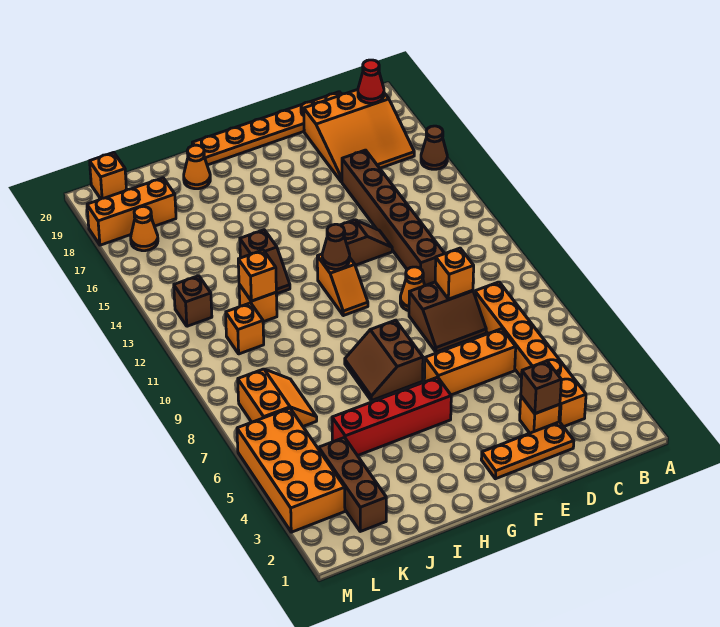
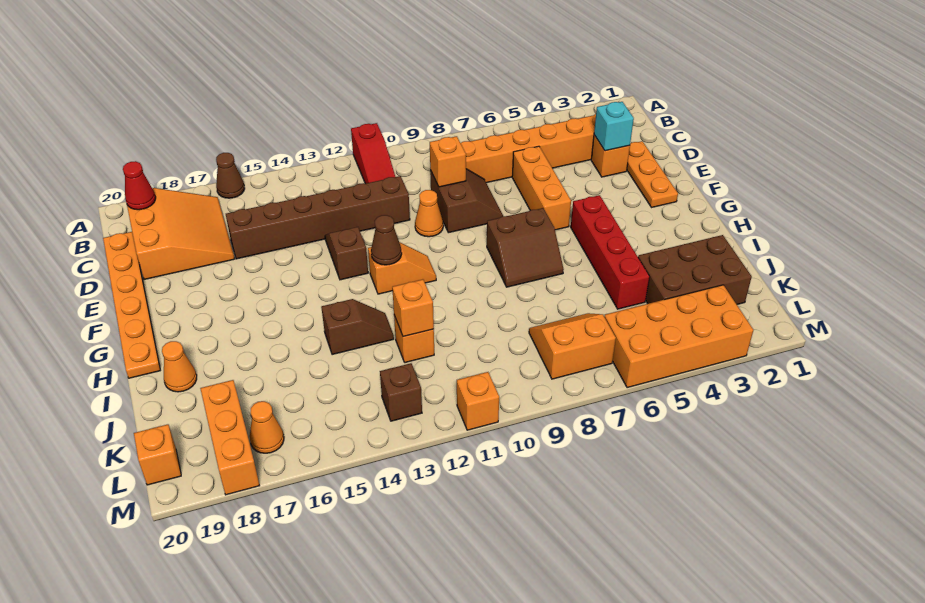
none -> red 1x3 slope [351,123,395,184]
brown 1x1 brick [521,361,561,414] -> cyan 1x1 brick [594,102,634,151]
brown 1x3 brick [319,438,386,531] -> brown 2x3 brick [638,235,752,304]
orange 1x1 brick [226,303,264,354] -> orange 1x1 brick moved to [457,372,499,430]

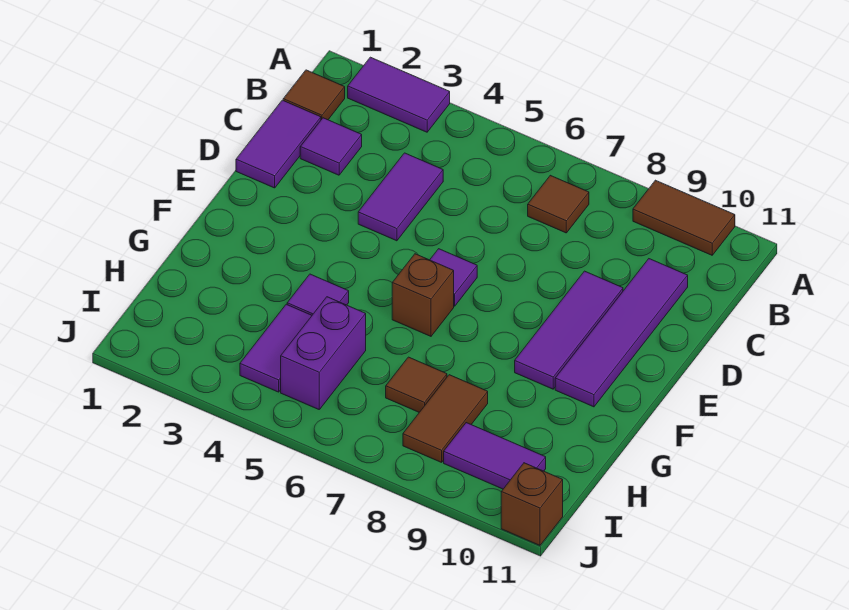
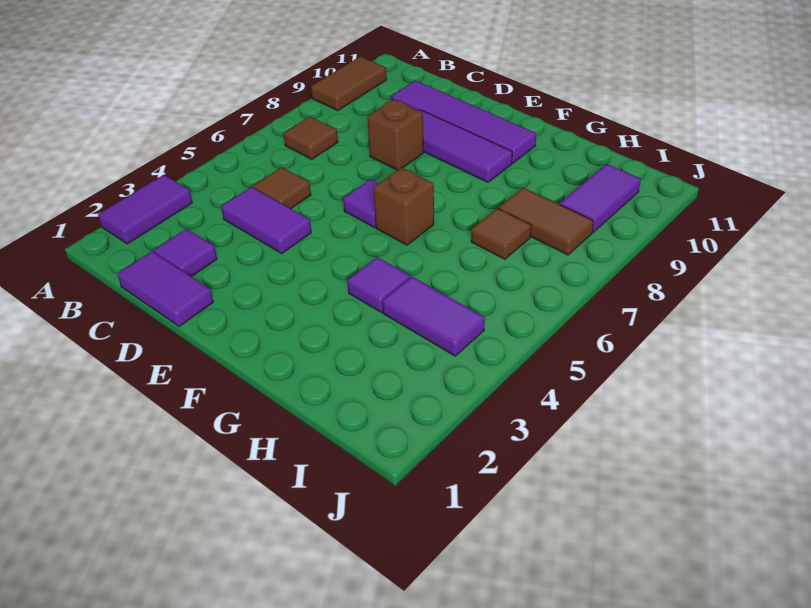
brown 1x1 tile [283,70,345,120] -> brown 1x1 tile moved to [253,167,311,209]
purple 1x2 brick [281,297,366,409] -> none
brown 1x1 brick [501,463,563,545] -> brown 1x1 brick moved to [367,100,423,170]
• • • •
ACTIVITY » Lines in the records above that carry the word "brown" are to be located and copied.

TASK OUTPUT »
brown 1x1 brick [521,361,561,414] -> cyan 1x1 brick [594,102,634,151]
brown 1x3 brick [319,438,386,531] -> brown 2x3 brick [638,235,752,304]
brown 1x1 tile [283,70,345,120] -> brown 1x1 tile moved to [253,167,311,209]
brown 1x1 brick [501,463,563,545] -> brown 1x1 brick moved to [367,100,423,170]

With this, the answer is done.